# What you will do
Select all lines holding the word "black" from the entries that follow.

[Before-and-after object listings]
____
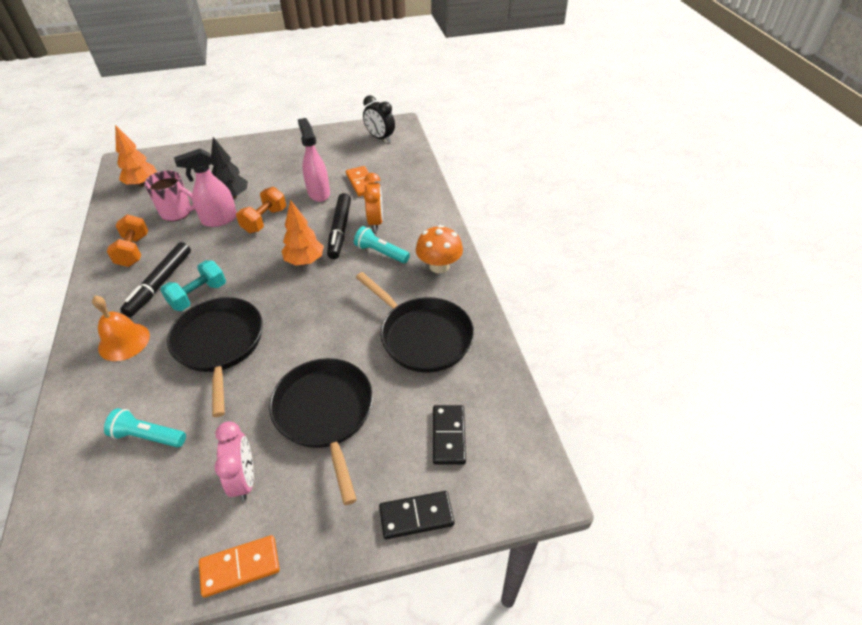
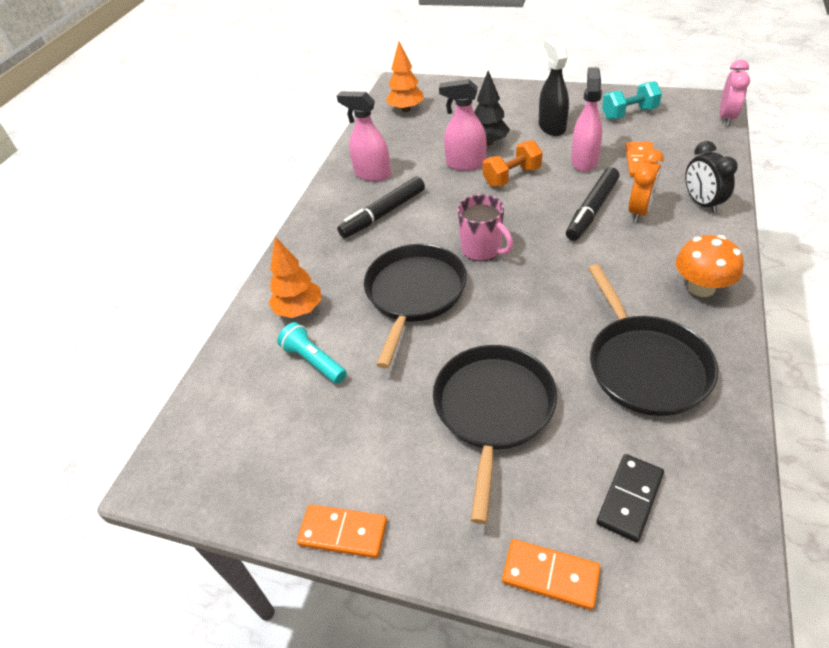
camera: 35 degrees right, 0 degrees up
(124, 341) = (329, 260): orange bell -> none
(133, 251) = (372, 174): orange dumbbell -> pink spray bottle
(177, 212) = (427, 146): pink mug -> pink mug (482, 249)
(198, 296) = (414, 237): turquoise dumbbell -> turquoise dumbbell (629, 113)
(244, 479) = (383, 444): pink clock -> pink clock (726, 118)
(281, 171) = (551, 127): none -> black spray bottle
(305, 261) = (538, 233): orange tree -> orange tree (299, 310)
(380, 138) = (685, 113): black clock -> black clock (701, 203)
(381, 253) = (631, 249): turquoise flashlight -> none
(416, 516) = (550, 575): black domino -> orange domino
____
# Response area
(281, 171) = (551, 127): none -> black spray bottle
(380, 138) = (685, 113): black clock -> black clock (701, 203)
(416, 516) = (550, 575): black domino -> orange domino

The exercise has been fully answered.